### EXERCISE PROMPT
Scan the material below for every line with the string "headphones", and copy those lines.

### GIVEN DATA
-*-*-
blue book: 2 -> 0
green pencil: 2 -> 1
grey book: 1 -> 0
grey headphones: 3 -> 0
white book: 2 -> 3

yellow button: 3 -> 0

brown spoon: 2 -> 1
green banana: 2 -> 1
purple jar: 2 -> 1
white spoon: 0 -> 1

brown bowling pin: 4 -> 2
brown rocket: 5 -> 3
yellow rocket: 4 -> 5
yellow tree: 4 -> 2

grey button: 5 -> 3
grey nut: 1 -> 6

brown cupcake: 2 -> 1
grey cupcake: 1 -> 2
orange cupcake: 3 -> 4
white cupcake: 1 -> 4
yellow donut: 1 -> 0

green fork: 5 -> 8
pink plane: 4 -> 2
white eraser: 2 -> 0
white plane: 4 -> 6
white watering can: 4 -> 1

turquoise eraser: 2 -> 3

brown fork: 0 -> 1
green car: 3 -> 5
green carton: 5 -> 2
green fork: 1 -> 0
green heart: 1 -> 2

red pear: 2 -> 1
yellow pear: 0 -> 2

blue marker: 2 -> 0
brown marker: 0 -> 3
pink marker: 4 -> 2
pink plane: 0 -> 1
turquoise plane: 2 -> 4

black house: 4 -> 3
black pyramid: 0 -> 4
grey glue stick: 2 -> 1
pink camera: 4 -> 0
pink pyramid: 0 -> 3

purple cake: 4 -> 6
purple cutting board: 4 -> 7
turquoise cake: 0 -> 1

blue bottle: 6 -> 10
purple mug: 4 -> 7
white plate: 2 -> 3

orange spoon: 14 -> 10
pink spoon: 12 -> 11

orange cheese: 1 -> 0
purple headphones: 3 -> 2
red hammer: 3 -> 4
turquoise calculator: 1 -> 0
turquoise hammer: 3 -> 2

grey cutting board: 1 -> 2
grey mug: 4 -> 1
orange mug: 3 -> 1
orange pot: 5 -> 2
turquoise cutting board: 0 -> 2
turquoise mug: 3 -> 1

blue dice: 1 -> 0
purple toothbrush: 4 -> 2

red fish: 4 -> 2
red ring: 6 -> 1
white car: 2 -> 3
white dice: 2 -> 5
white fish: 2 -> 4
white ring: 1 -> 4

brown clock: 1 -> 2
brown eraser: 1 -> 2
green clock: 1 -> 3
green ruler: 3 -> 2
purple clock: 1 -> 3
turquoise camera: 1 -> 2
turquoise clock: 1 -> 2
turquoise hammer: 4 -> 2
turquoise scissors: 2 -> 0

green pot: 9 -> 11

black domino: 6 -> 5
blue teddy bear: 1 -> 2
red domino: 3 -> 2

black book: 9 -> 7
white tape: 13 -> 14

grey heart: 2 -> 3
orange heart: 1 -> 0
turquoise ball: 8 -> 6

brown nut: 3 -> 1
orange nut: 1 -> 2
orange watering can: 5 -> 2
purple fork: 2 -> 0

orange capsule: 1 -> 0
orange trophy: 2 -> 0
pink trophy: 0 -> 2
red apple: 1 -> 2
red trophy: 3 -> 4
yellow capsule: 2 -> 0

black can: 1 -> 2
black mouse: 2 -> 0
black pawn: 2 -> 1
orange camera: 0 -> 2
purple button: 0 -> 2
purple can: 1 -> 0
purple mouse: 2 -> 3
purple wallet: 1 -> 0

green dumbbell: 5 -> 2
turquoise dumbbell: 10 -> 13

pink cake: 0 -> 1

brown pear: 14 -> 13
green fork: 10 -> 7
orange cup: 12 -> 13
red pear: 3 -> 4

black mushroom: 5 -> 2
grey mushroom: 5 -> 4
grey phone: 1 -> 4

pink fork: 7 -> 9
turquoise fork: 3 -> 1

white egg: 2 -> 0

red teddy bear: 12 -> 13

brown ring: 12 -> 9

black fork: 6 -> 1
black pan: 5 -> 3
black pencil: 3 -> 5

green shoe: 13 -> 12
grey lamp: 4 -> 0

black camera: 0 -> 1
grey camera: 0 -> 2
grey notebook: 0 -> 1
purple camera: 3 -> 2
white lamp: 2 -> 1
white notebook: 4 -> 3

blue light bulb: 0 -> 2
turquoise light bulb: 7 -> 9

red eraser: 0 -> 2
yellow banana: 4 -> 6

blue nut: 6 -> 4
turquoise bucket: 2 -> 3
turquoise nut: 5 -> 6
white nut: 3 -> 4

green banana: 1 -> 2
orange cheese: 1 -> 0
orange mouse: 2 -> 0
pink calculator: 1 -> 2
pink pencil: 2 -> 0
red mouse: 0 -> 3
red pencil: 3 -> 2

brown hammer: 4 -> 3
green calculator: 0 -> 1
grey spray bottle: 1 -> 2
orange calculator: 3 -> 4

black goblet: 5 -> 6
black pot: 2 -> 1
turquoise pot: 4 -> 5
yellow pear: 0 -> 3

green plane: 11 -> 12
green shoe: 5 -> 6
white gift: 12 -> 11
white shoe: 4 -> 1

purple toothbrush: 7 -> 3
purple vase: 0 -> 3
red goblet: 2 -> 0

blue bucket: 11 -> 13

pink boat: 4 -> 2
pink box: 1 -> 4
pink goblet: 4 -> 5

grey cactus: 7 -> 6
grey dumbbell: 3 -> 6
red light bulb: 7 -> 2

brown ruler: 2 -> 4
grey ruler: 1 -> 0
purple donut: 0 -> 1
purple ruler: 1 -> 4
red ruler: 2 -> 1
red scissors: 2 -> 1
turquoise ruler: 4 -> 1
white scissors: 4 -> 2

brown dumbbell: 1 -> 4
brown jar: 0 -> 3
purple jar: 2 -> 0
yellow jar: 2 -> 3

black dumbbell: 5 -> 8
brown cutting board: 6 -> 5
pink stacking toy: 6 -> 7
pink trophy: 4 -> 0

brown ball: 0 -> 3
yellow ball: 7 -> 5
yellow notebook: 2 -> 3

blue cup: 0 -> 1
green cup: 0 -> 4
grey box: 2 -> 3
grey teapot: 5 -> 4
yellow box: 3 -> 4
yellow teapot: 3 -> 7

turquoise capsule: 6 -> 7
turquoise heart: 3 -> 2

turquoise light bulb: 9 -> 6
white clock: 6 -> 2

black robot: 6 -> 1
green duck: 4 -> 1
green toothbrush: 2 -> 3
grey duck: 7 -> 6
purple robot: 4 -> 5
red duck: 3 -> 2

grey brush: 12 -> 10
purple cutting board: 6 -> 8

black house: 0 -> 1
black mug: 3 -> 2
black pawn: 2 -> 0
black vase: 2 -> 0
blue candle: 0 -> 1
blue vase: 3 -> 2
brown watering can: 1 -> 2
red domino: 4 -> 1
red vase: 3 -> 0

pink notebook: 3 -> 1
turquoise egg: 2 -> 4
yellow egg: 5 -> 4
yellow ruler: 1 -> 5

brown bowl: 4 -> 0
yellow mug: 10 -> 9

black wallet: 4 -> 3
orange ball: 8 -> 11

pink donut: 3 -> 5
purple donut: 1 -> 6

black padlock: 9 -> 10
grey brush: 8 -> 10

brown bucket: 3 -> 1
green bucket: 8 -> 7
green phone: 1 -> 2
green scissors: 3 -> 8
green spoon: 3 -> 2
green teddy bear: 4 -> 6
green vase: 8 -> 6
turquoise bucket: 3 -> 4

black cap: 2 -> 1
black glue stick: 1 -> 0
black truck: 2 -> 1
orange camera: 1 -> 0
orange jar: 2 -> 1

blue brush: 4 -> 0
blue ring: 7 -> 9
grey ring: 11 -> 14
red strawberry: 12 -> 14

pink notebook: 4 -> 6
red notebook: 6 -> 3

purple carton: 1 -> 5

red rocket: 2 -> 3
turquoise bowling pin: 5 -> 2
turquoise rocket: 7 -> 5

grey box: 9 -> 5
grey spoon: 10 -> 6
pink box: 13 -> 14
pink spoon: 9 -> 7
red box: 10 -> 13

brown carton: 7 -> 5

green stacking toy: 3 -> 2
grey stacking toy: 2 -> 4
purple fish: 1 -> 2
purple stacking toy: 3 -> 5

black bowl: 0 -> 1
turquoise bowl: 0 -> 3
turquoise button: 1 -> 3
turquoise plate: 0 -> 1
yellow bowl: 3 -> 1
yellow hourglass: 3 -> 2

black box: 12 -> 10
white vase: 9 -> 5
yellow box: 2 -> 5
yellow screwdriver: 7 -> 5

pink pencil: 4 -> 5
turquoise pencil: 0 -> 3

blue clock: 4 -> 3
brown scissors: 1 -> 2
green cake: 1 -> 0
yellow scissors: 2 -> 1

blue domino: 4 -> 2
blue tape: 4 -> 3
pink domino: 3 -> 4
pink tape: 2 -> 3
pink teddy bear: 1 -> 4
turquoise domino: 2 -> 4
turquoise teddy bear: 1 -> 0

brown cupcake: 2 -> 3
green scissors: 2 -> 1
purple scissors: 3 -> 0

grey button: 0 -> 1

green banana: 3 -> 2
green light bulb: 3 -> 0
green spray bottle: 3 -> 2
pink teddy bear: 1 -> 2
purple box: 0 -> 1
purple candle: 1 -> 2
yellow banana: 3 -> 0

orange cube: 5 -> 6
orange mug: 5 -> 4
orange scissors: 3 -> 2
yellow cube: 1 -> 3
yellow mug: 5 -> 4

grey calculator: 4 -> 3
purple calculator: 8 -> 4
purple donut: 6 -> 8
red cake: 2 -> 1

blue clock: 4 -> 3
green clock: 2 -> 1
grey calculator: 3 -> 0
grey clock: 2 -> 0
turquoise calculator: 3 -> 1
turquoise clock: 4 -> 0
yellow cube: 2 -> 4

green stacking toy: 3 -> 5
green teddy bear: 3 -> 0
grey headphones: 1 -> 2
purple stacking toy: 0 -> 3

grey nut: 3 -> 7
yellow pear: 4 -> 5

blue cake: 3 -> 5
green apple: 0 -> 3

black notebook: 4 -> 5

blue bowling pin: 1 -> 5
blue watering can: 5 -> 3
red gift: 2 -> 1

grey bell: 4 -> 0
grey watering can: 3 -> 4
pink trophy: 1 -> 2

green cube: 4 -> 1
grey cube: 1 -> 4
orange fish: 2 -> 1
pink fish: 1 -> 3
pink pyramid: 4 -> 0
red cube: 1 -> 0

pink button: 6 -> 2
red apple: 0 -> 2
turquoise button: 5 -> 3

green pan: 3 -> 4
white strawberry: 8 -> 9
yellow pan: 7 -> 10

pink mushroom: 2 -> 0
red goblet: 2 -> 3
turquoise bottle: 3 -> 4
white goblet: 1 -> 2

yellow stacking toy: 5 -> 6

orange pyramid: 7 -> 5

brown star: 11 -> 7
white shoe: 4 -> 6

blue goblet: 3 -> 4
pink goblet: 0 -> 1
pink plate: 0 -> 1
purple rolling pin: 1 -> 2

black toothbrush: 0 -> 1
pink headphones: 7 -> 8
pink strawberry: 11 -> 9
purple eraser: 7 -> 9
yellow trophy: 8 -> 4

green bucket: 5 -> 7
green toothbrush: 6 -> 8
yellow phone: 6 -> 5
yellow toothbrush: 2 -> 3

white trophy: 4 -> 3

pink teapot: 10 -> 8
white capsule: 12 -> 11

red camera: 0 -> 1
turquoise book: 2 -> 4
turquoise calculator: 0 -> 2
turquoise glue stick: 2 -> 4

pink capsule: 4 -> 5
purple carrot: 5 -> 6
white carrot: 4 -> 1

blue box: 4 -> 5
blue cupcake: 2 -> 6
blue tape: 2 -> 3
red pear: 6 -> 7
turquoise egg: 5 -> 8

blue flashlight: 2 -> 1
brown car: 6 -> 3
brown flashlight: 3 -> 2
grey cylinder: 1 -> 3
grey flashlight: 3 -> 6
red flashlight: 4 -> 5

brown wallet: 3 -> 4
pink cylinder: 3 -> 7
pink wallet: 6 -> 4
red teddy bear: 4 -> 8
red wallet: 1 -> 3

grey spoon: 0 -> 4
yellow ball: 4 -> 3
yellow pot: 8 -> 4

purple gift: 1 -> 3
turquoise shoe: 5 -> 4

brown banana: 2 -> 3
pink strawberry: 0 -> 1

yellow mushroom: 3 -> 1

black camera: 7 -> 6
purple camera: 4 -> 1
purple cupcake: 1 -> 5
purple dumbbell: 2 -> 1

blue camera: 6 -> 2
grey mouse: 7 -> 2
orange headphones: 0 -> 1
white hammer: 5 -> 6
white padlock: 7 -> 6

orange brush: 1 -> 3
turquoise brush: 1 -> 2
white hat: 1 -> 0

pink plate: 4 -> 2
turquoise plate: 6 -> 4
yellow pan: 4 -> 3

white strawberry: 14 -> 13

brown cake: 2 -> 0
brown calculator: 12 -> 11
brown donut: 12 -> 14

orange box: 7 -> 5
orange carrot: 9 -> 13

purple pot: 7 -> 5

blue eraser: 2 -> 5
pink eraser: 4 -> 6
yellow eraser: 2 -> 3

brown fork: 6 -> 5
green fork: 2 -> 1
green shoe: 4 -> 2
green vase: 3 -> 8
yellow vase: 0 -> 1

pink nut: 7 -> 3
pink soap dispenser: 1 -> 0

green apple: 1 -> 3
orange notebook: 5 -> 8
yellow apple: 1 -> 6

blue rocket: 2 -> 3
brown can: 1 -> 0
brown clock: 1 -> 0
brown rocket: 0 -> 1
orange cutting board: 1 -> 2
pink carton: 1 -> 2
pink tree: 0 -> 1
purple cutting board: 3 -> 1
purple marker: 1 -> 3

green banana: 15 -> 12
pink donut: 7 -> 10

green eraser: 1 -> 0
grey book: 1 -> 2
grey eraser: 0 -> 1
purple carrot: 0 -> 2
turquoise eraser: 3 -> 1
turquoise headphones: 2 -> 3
-*-*-
### WORKED SOLUTION
grey headphones: 3 -> 0
purple headphones: 3 -> 2
grey headphones: 1 -> 2
pink headphones: 7 -> 8
orange headphones: 0 -> 1
turquoise headphones: 2 -> 3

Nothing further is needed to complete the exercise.